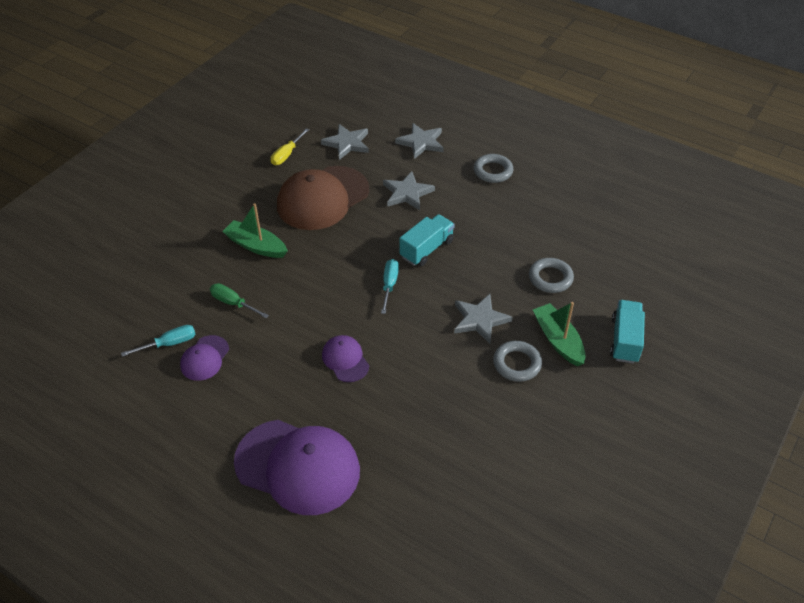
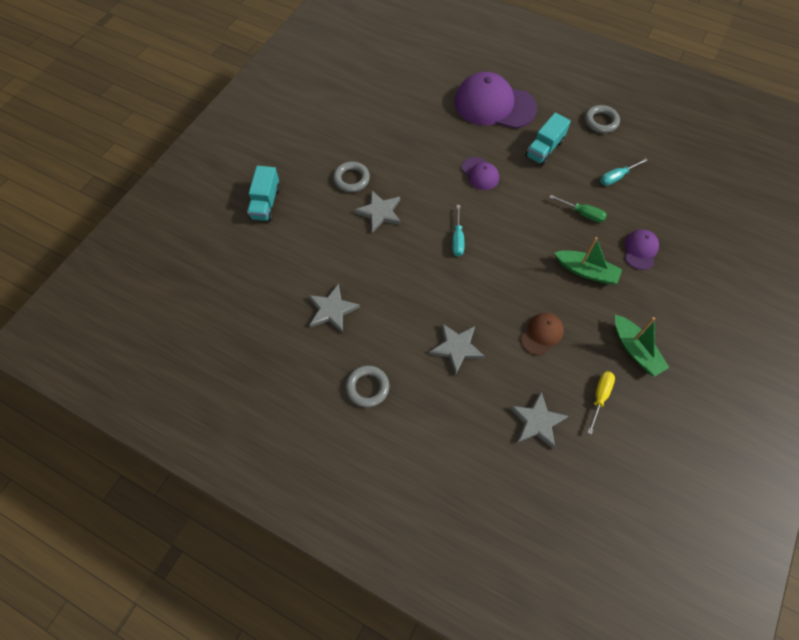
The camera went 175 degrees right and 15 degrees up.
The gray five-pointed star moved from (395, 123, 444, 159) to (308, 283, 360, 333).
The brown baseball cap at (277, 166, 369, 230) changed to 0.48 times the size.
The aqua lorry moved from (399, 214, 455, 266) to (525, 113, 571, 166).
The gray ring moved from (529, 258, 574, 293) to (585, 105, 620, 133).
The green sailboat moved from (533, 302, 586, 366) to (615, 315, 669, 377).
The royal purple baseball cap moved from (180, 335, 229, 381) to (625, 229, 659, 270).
------------------------------------
§ **Exercise aim**:
Set the records down again precisely, skipping every image.

§ **Task answer**:
The camera went 175 degrees right and 15 degrees up.
The gray five-pointed star moved from (395, 123, 444, 159) to (308, 283, 360, 333).
The brown baseball cap at (277, 166, 369, 230) changed to 0.48 times the size.
The aqua lorry moved from (399, 214, 455, 266) to (525, 113, 571, 166).
The gray ring moved from (529, 258, 574, 293) to (585, 105, 620, 133).
The green sailboat moved from (533, 302, 586, 366) to (615, 315, 669, 377).
The royal purple baseball cap moved from (180, 335, 229, 381) to (625, 229, 659, 270).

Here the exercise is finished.